▸ Information provided

++++++++++

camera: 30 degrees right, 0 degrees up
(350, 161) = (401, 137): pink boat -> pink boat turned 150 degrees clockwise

++++++++++

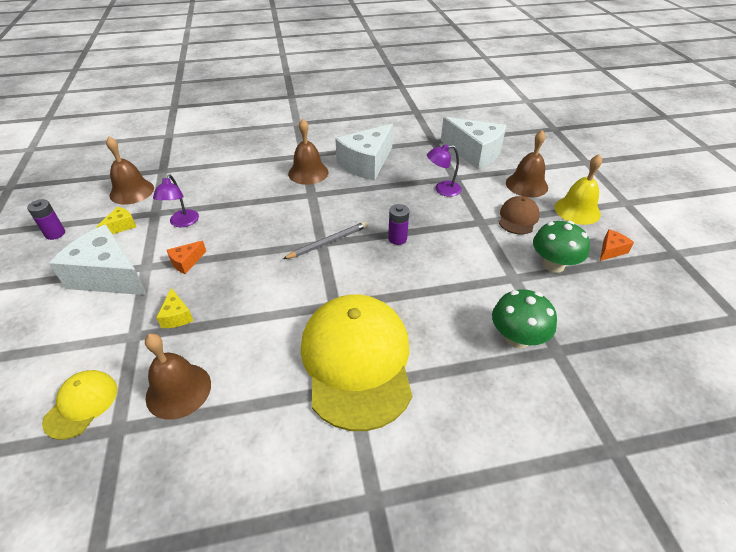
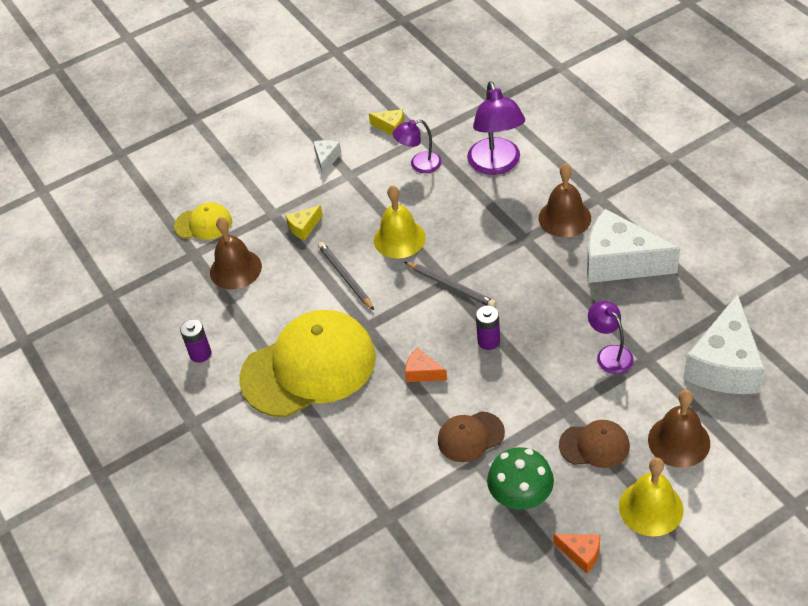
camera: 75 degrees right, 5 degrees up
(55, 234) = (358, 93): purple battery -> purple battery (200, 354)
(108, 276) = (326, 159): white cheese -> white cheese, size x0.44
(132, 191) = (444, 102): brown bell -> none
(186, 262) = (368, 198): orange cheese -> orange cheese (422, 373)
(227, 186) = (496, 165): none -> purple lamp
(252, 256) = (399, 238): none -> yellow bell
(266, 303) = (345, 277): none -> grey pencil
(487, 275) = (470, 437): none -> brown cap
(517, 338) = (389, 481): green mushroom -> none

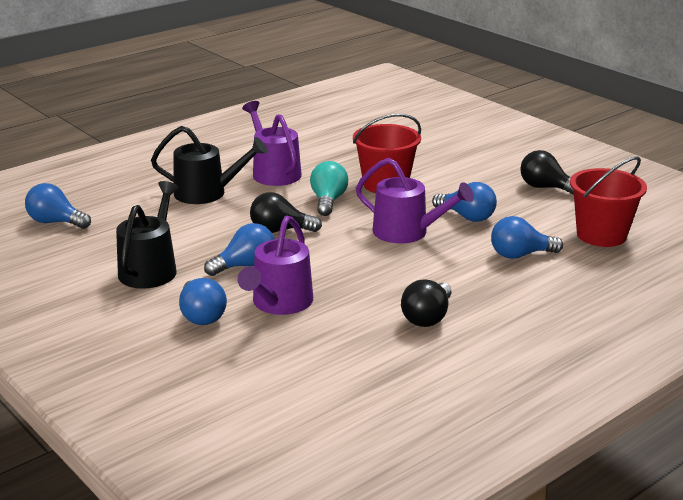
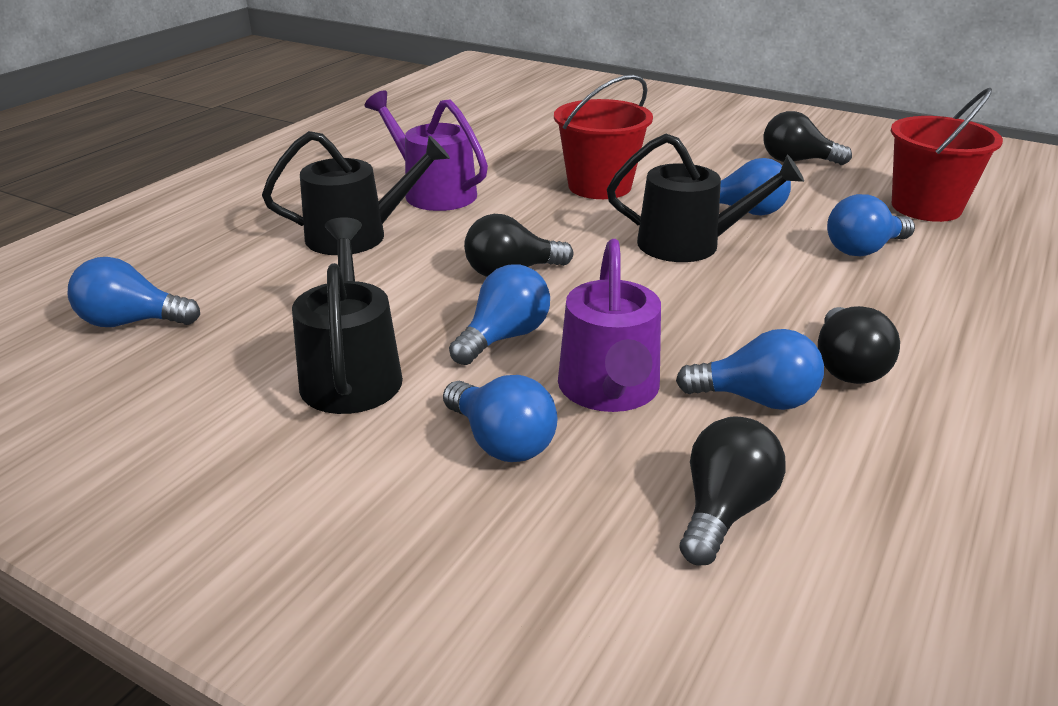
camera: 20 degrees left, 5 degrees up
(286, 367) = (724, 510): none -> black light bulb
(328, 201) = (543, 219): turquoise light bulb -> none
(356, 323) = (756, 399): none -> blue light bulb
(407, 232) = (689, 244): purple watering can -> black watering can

++++++++++

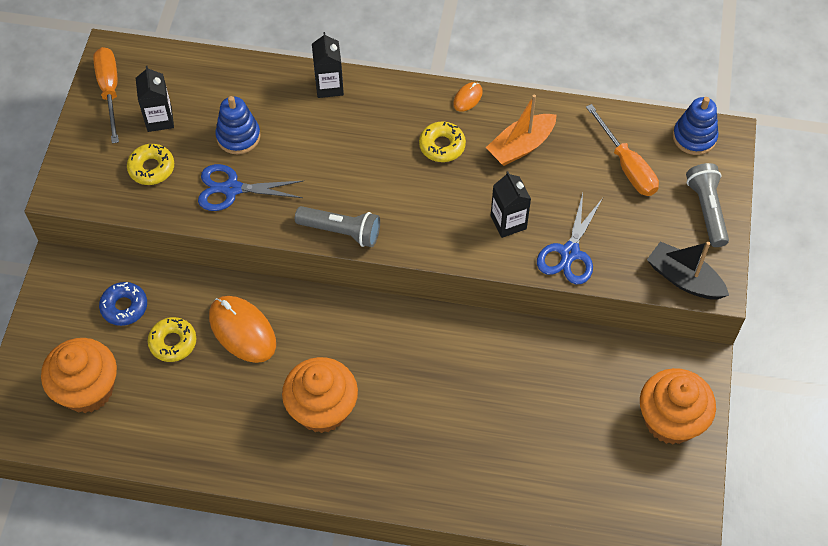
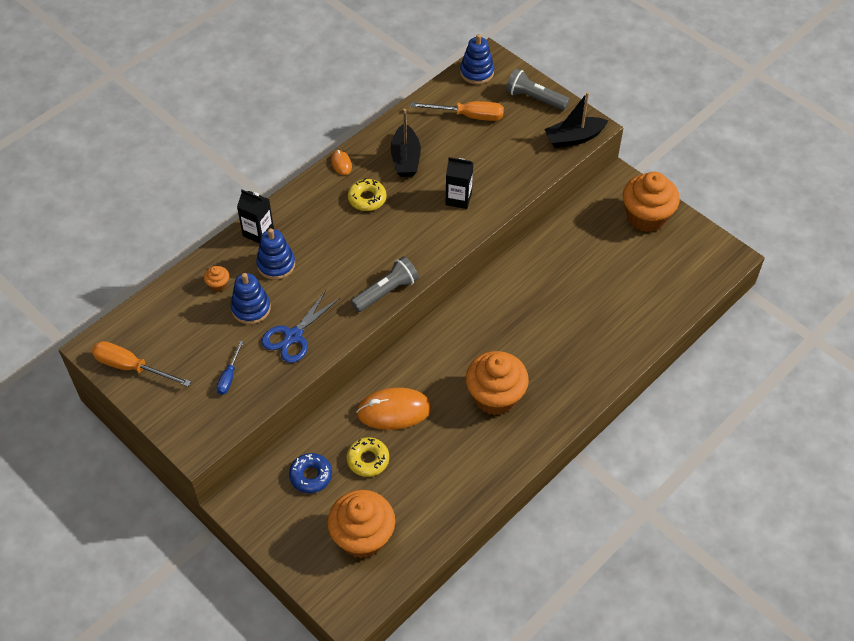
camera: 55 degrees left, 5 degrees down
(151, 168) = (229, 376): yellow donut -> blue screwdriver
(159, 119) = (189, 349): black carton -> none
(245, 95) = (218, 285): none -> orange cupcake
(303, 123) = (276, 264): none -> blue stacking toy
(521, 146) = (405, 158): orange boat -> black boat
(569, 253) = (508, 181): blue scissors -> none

++++++++++

▸ What the task asks
Working from the material above, restate word for word the lines between the line with "camera: 30 degrees right, 0 degrees up" and the line with "(350, 161) = (401, 137): pink", both included, and only those.

▸ Written answer
camera: 30 degrees right, 0 degrees up
(350, 161) = (401, 137): pink boat -> pink boat turned 150 degrees clockwise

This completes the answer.